■ WORK TASK ■
With images removed, transcribe each record exactly as it appears.

■ MATERIAL FOR THE TASK ■
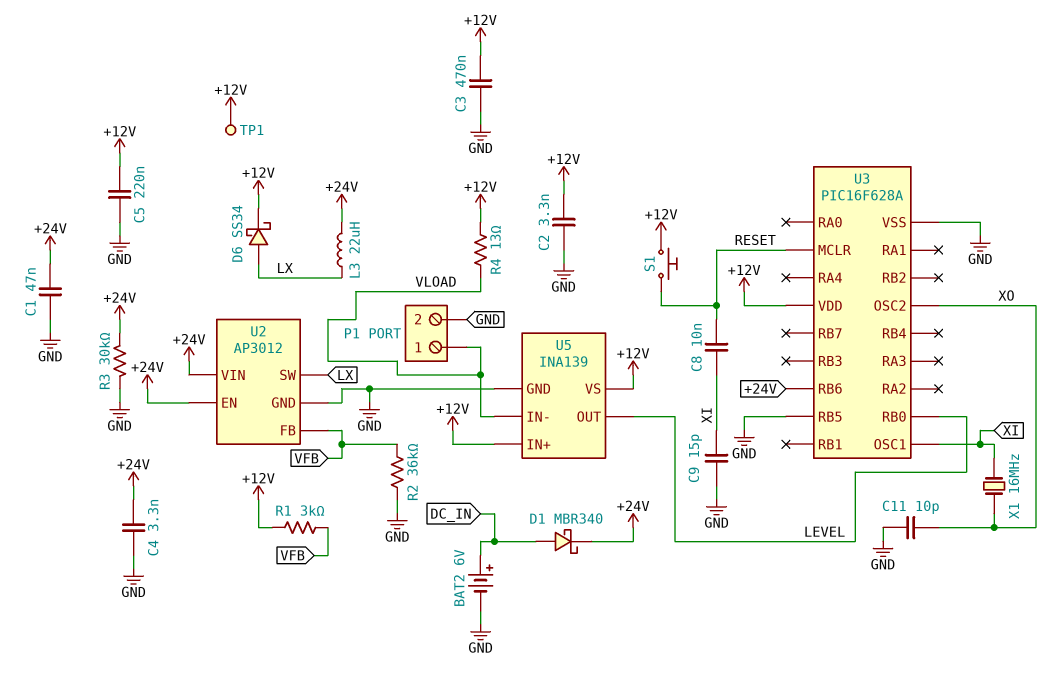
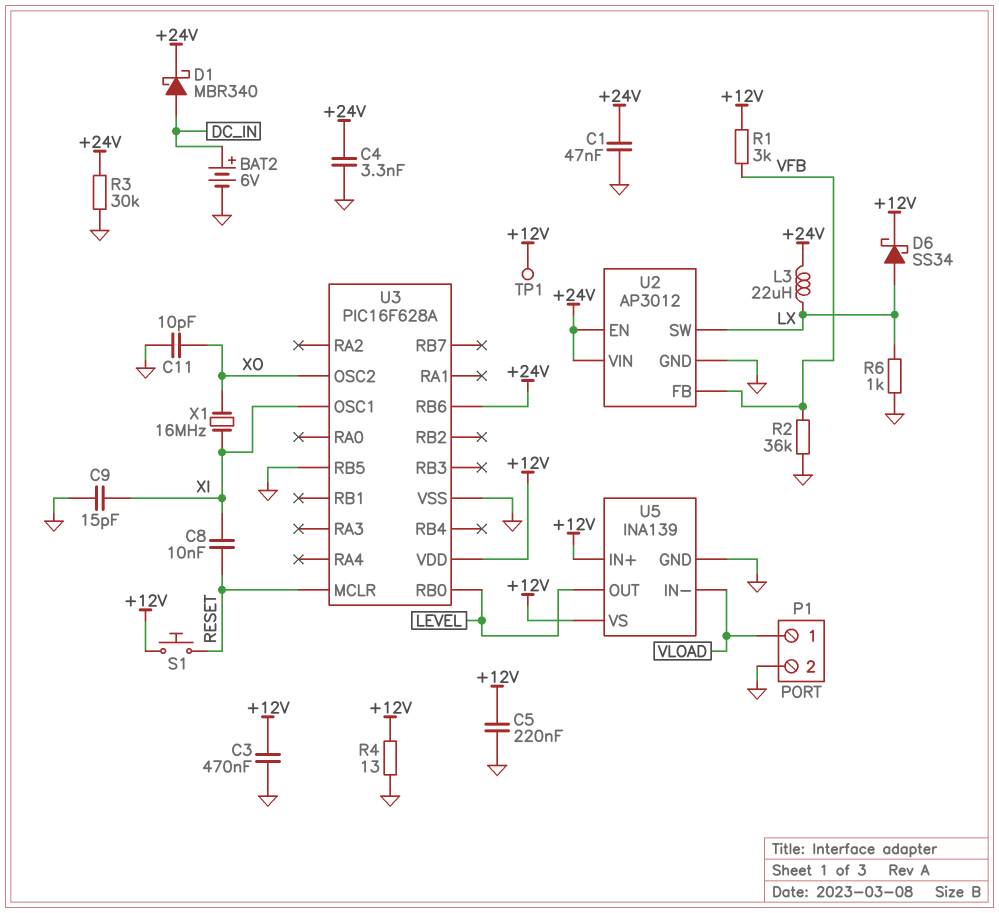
C2: 3.3nF (+12V, GND) -> none
R4: 13 (+12V, VLOAD) -> 13 (+12V, GND)
R6: none -> 1k (GND, LX)

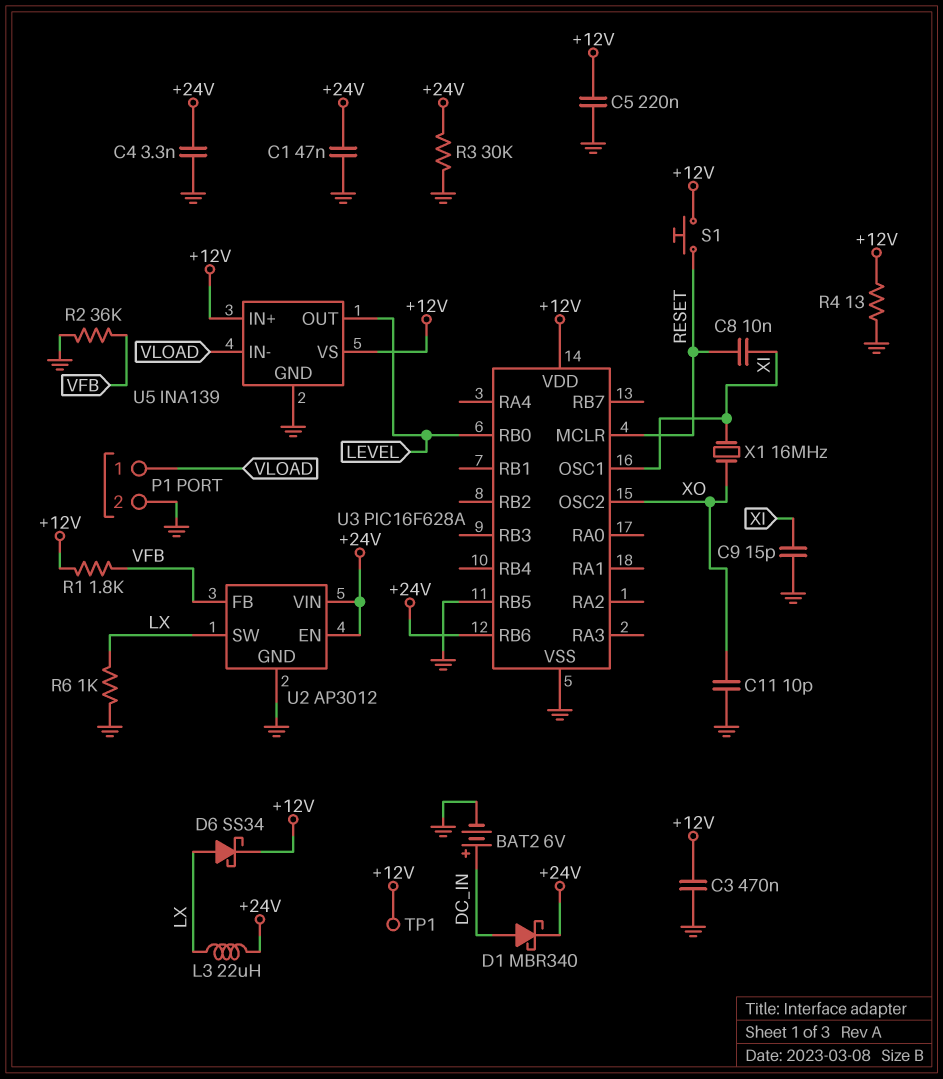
R1: 3k (+12V, VFB) -> 1.8k (+12V, VFB)

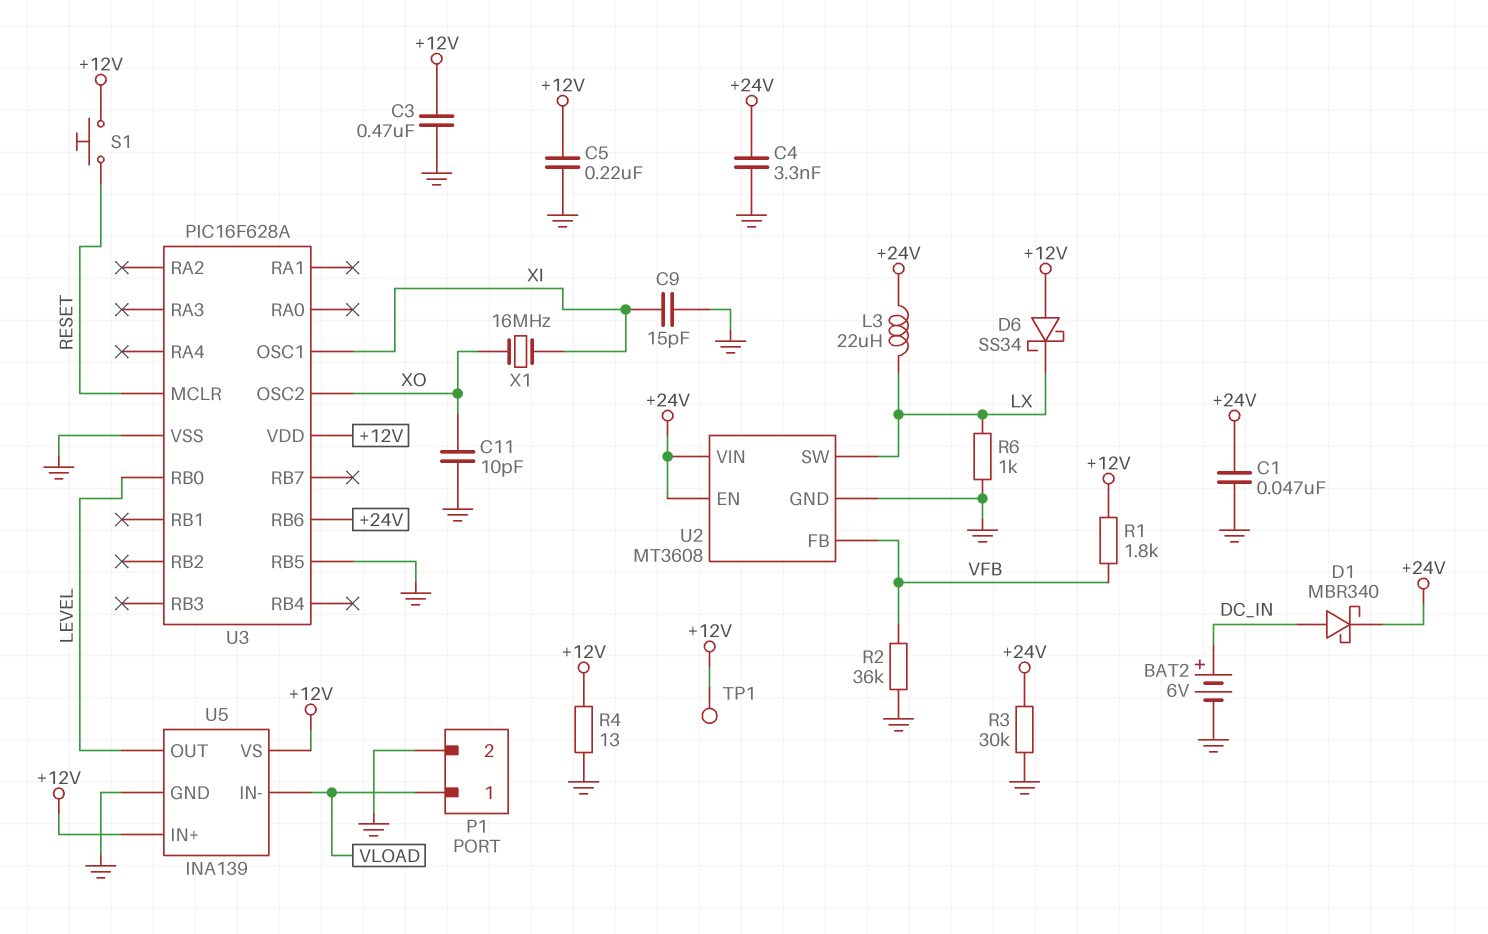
C8: 10nF (RESET, XI) -> none
D6: schottky SS34 (A LX, K +12V) -> schottky SS34 (A +12V, K LX)
U2: AP3012 -> MT3608

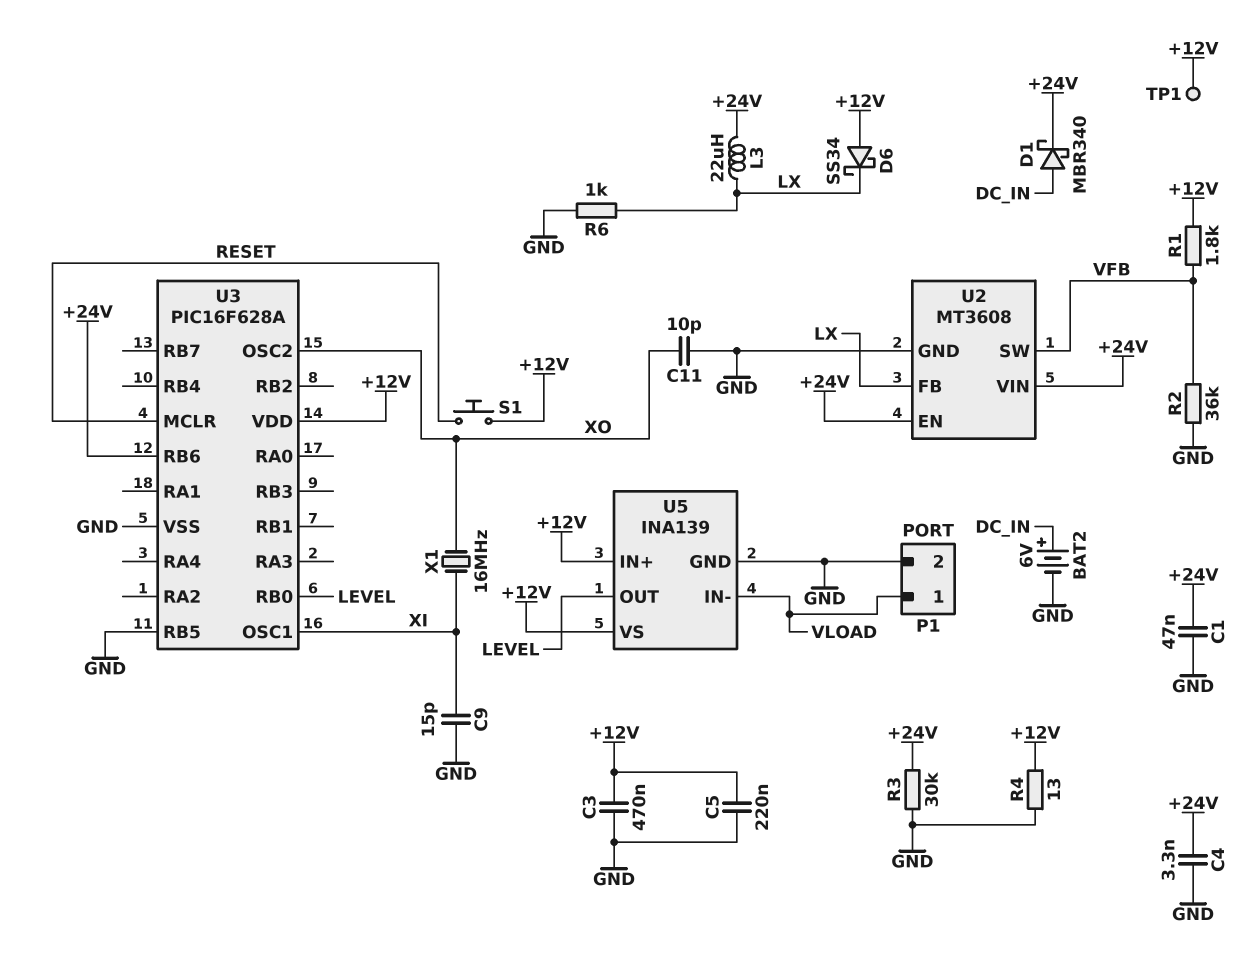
U2 pin FB: VFB -> LX
U2 pin SW: LX -> VFB

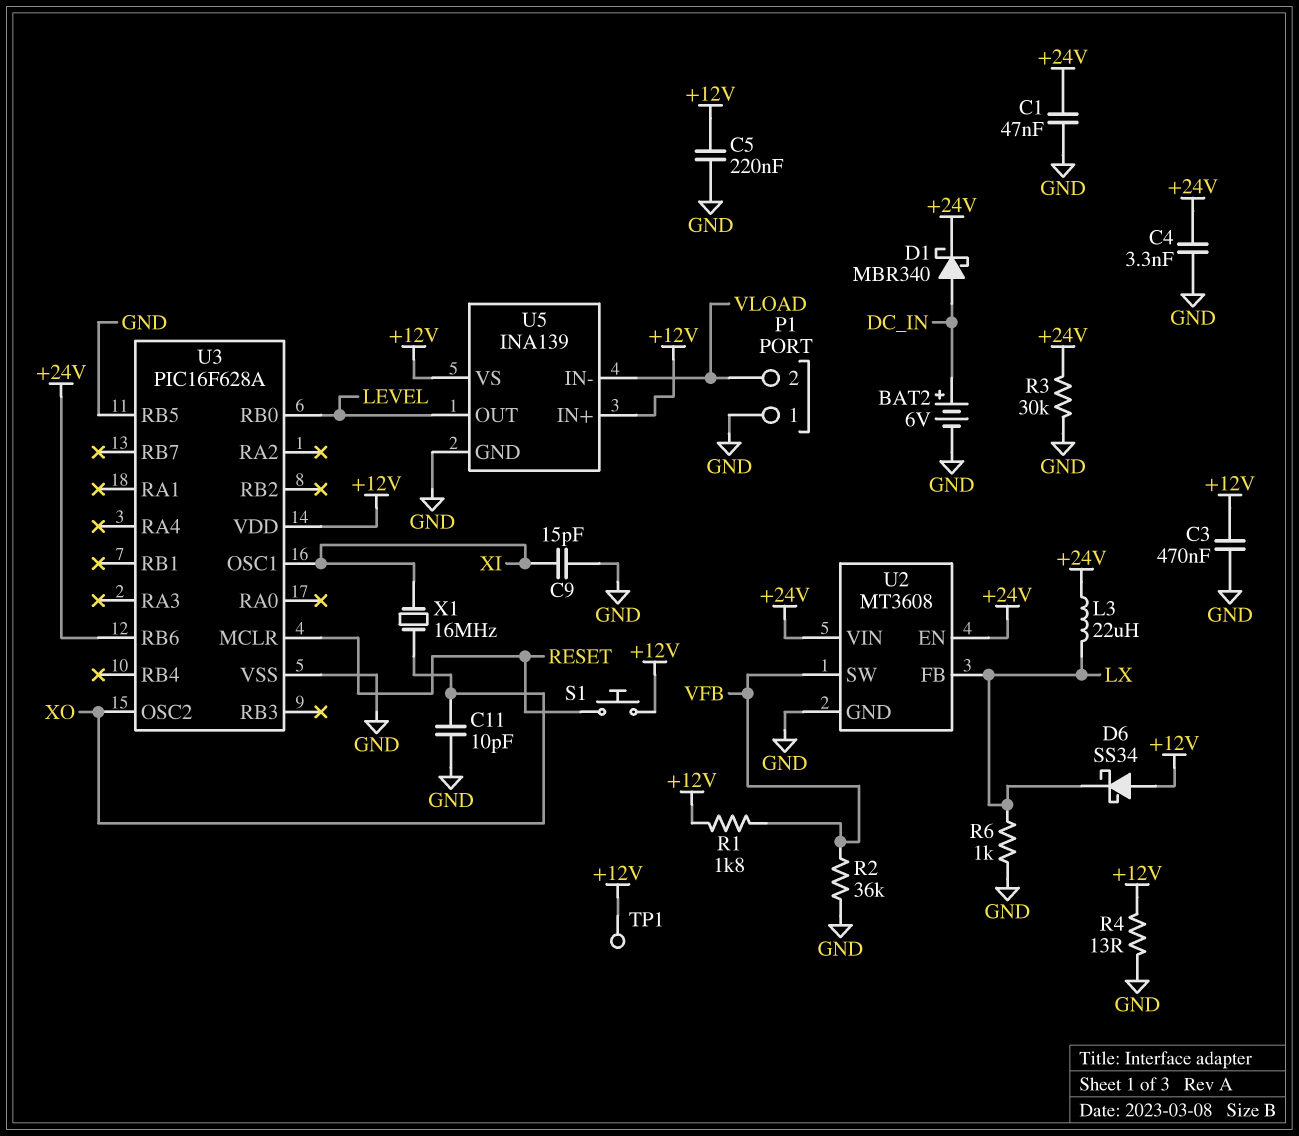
P1 pin 1: VLOAD -> GND
P1 pin 2: GND -> VLOAD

■ ANSWER FOR THE TASK ■
C2: 3.3nF (+12V, GND) -> none
R4: 13 (+12V, VLOAD) -> 13 (+12V, GND)
R6: none -> 1k (GND, LX)

R1: 3k (+12V, VFB) -> 1.8k (+12V, VFB)

C8: 10nF (RESET, XI) -> none
D6: schottky SS34 (A LX, K +12V) -> schottky SS34 (A +12V, K LX)
U2: AP3012 -> MT3608

U2 pin FB: VFB -> LX
U2 pin SW: LX -> VFB

P1 pin 1: VLOAD -> GND
P1 pin 2: GND -> VLOAD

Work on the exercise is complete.